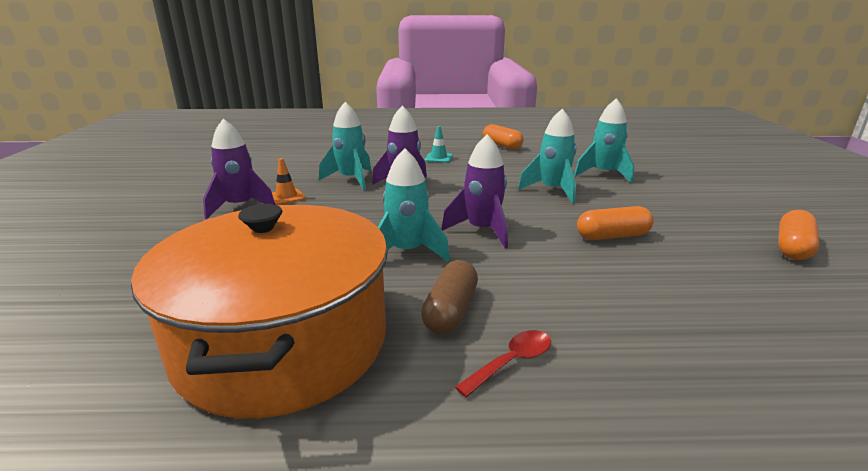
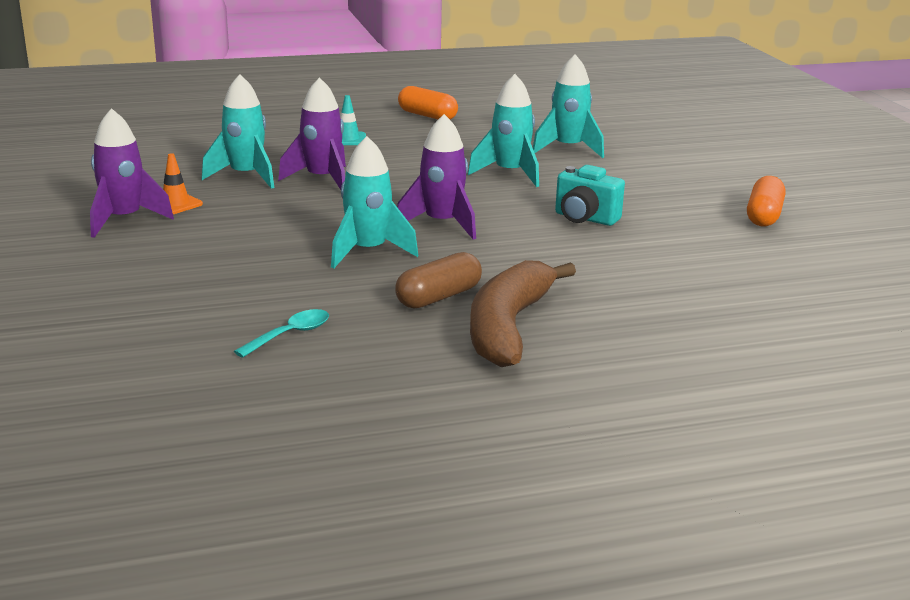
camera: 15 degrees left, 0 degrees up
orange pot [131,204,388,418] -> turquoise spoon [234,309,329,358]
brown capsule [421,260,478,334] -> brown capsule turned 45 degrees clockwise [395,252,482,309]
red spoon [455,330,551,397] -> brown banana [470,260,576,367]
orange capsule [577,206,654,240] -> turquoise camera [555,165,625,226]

==

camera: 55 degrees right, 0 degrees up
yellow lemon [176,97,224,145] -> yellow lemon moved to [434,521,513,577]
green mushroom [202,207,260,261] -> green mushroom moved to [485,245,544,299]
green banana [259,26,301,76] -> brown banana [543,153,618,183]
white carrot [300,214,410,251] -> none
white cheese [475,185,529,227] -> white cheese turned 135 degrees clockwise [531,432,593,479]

==

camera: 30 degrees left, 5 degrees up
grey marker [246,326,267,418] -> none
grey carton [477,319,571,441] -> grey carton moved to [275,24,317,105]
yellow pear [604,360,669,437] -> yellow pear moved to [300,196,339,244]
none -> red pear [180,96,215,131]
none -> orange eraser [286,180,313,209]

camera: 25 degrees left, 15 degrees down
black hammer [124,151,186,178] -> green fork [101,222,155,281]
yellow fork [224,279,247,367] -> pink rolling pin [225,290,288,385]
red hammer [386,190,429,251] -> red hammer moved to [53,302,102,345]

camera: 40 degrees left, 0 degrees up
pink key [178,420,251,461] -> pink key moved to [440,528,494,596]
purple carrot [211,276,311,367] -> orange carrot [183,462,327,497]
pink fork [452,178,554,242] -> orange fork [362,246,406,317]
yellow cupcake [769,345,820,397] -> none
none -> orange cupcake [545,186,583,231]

--- To-do item ---
Take the line above containing "grey carton [477,319,571,441]", the line containing "none -> orange cupcake [545,186,583,231]", and all lines in between, and copy them exactly without anything else.

--- Written solution ---
grey carton [477,319,571,441] -> grey carton moved to [275,24,317,105]
yellow pear [604,360,669,437] -> yellow pear moved to [300,196,339,244]
none -> red pear [180,96,215,131]
none -> orange eraser [286,180,313,209]

camera: 25 degrees left, 15 degrees down
black hammer [124,151,186,178] -> green fork [101,222,155,281]
yellow fork [224,279,247,367] -> pink rolling pin [225,290,288,385]
red hammer [386,190,429,251] -> red hammer moved to [53,302,102,345]

camera: 40 degrees left, 0 degrees up
pink key [178,420,251,461] -> pink key moved to [440,528,494,596]
purple carrot [211,276,311,367] -> orange carrot [183,462,327,497]
pink fork [452,178,554,242] -> orange fork [362,246,406,317]
yellow cupcake [769,345,820,397] -> none
none -> orange cupcake [545,186,583,231]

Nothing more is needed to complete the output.